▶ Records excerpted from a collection
++++++++
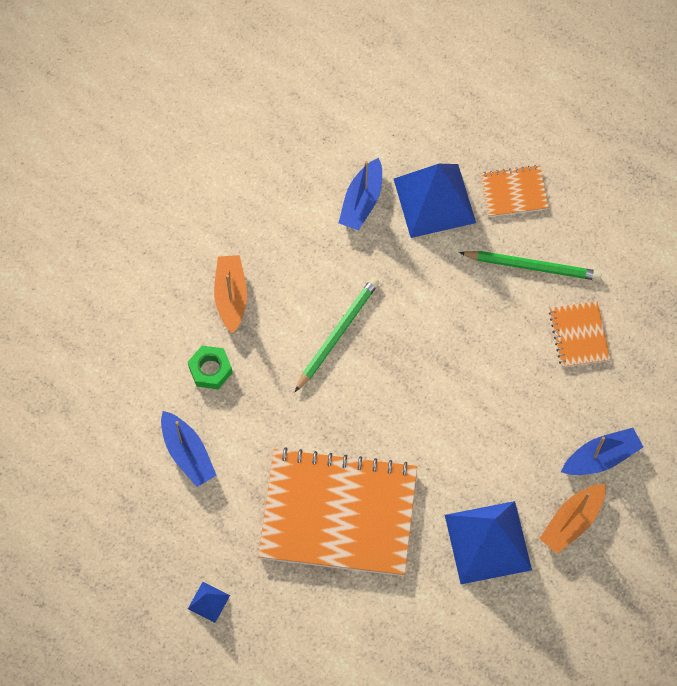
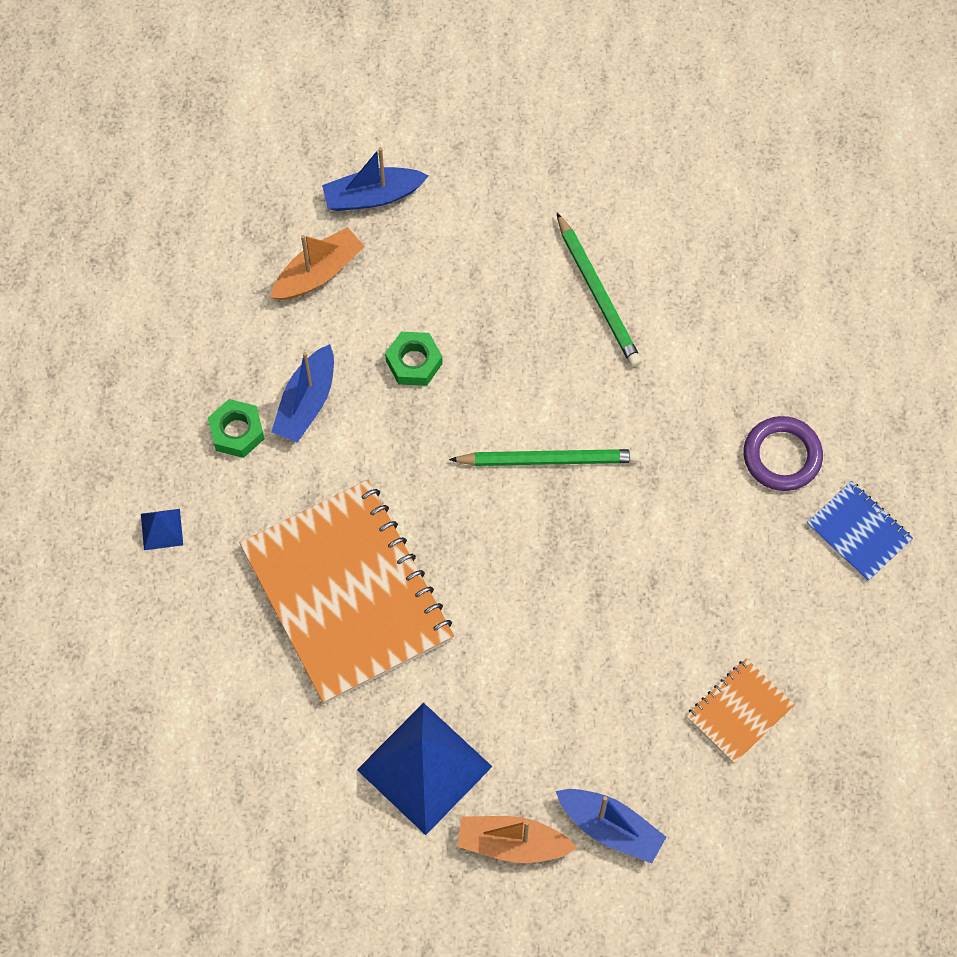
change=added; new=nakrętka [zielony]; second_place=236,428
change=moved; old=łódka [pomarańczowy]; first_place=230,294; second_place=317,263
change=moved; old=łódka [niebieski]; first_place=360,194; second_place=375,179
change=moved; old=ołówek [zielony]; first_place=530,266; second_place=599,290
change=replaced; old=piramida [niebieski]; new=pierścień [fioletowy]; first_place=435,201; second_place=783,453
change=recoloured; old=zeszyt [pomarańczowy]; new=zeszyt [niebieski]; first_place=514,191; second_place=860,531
++++++++
▶ PROBLEM TO WORK ON
This task calls for the number of lines in the entries that contain the string "łódka", with no accompanying text.

▶ ANSWER TO THIS TASK
2